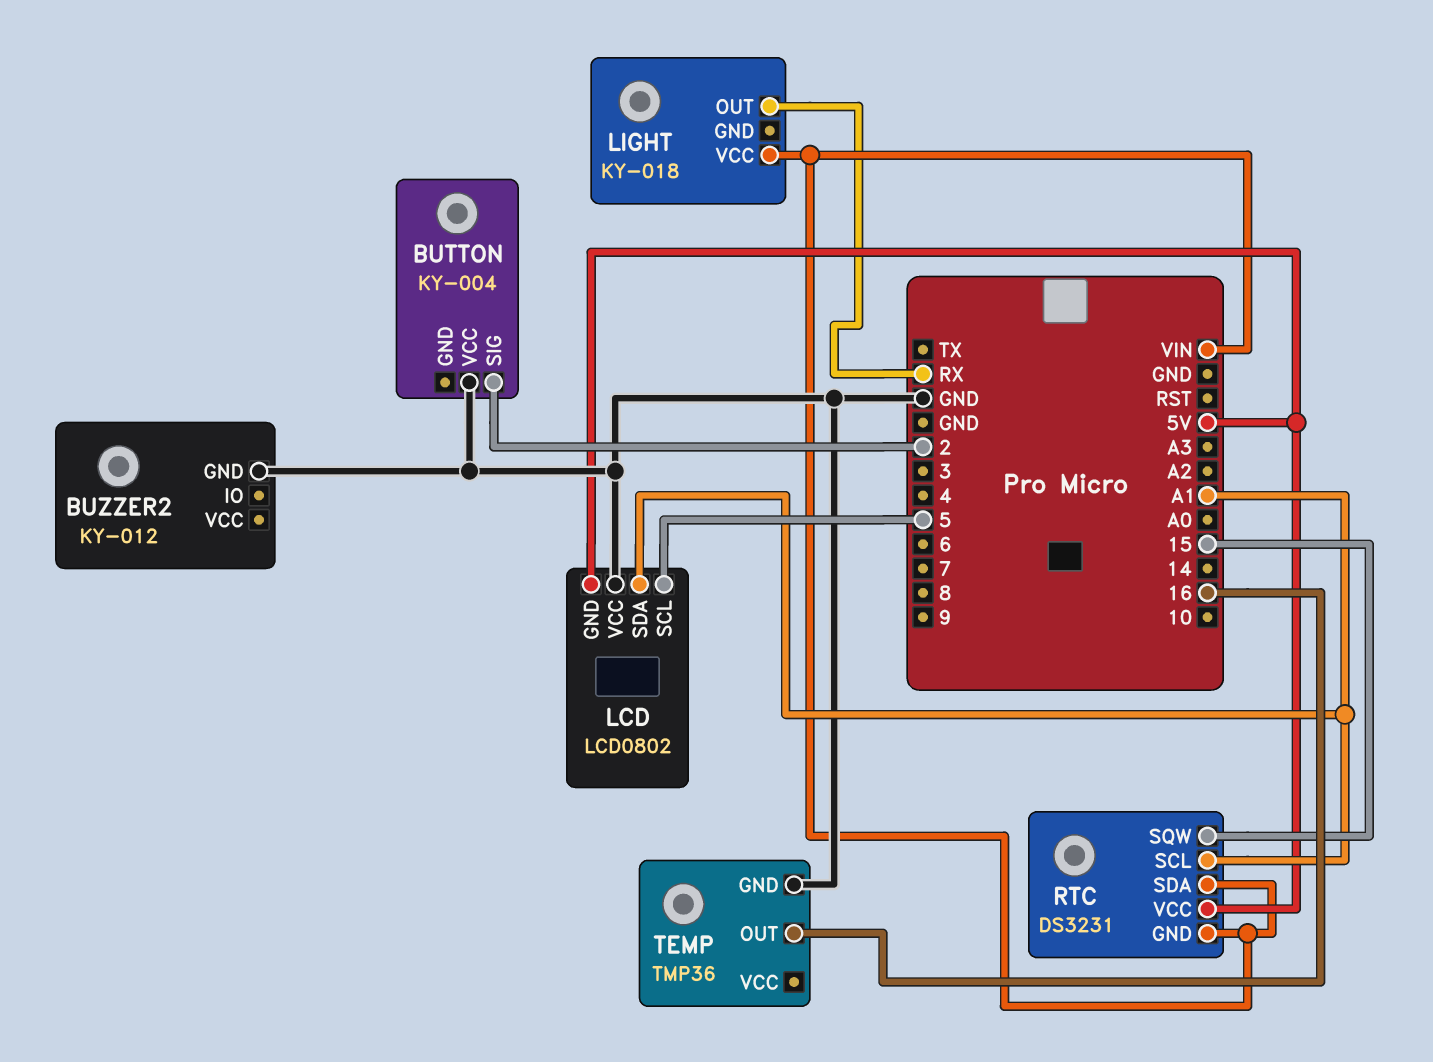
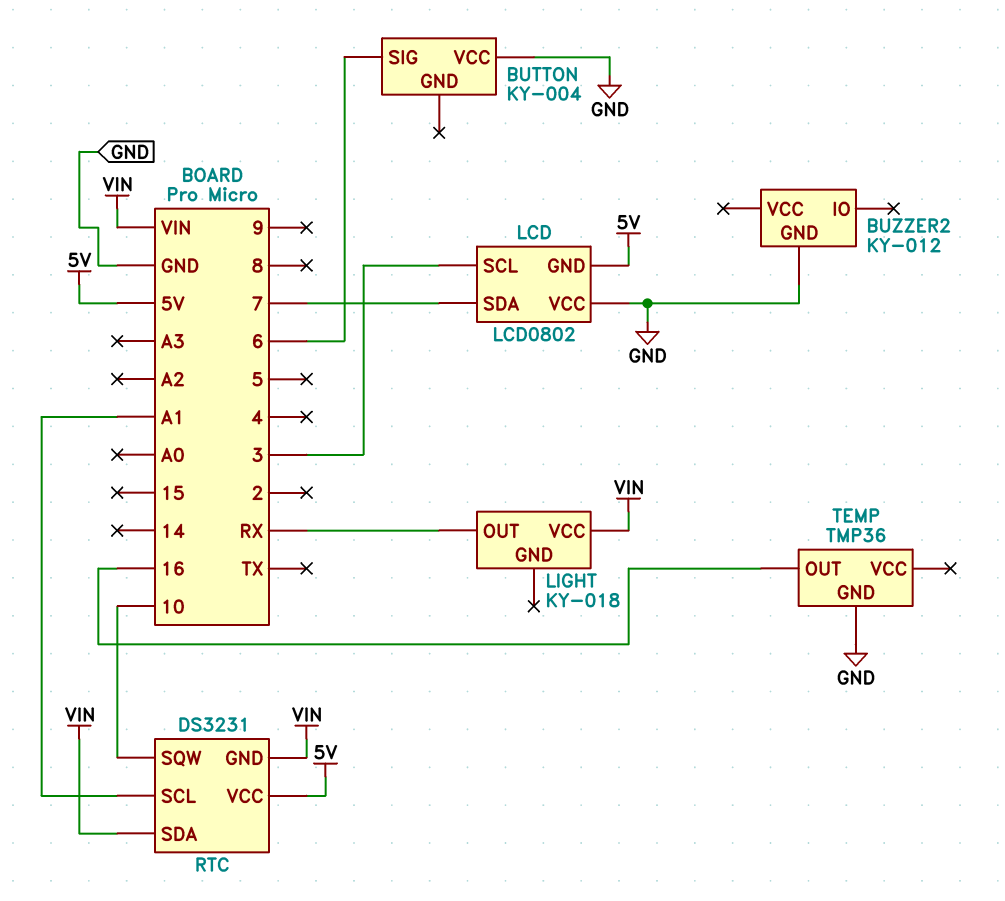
BUTTON pin SIG: 2 -> 6
LCD pin SCL: 5 -> 3
LCD pin SDA: A1 -> 7
RTC pin SQW: 15 -> 10

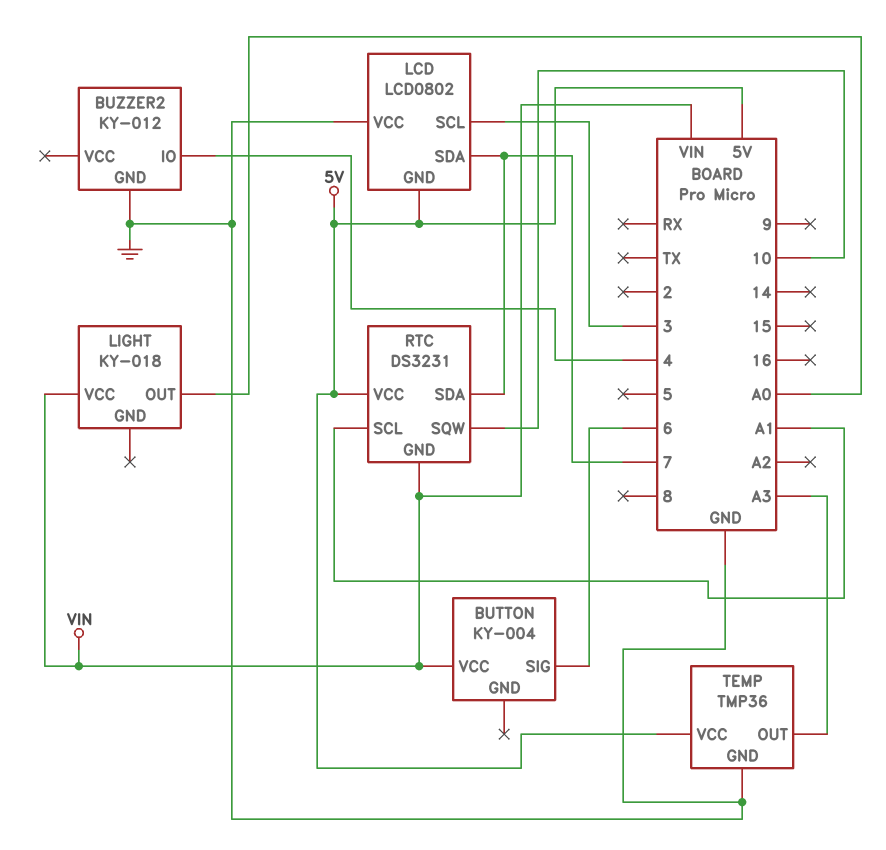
BUTTON pin VCC: GND -> VIN
BUZZER2 pin IO: none -> 4
LIGHT pin OUT: RX -> A0
RTC pin SDA: VIN -> 7
TEMP pin OUT: 16 -> A3
TEMP pin VCC: none -> 5V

------

Your job is to return all lines above that hold the word "none".

» Response area:
BUZZER2 pin IO: none -> 4
TEMP pin VCC: none -> 5V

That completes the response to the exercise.